(Exercise prompt): Exactly the lines from the one with "(319, 263) = (495, 465): black" through the last line of the listing must be given again.

(Input material):
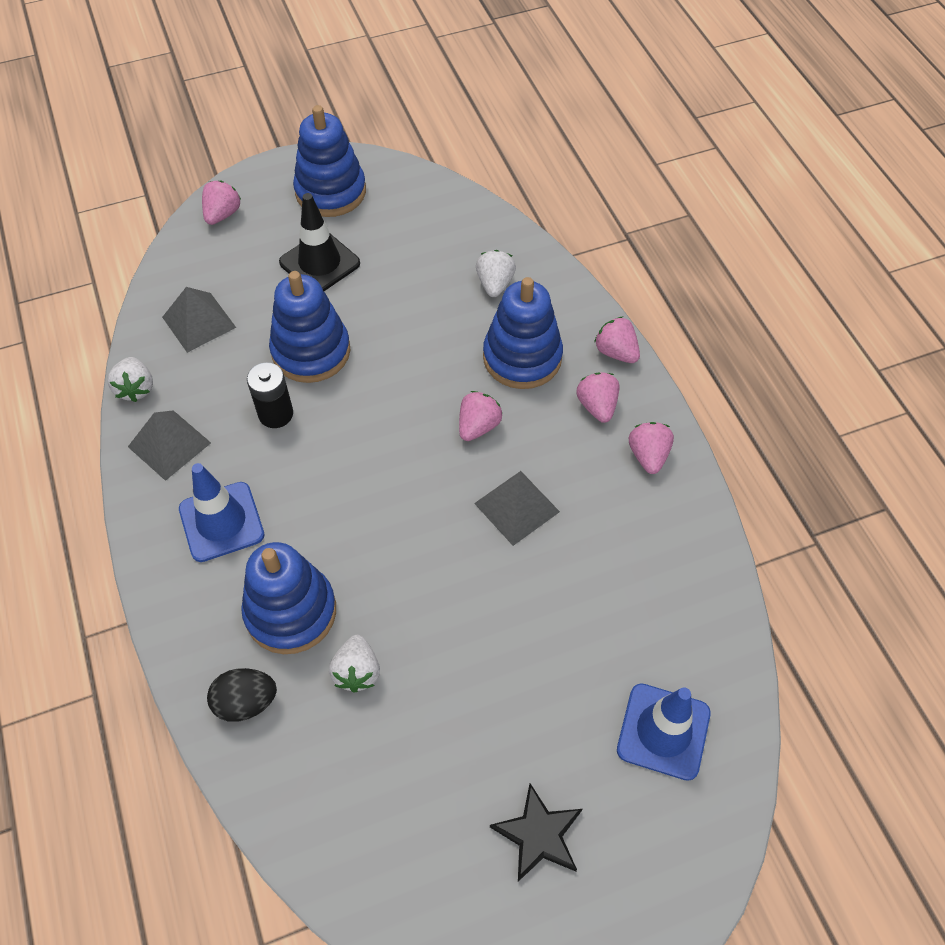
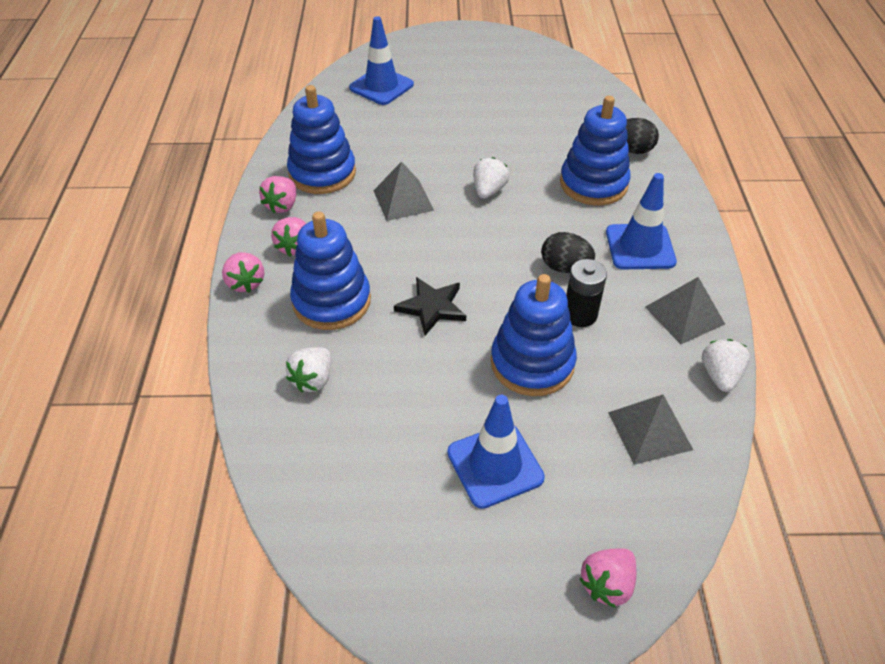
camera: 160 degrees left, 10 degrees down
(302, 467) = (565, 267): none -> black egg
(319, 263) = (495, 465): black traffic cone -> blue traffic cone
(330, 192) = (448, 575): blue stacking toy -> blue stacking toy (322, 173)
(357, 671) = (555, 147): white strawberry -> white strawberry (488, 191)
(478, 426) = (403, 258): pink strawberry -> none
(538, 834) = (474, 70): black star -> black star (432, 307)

(Task answer):
(319, 263) = (495, 465): black traffic cone -> blue traffic cone
(330, 192) = (448, 575): blue stacking toy -> blue stacking toy (322, 173)
(357, 671) = (555, 147): white strawberry -> white strawberry (488, 191)
(478, 426) = (403, 258): pink strawberry -> none
(538, 834) = (474, 70): black star -> black star (432, 307)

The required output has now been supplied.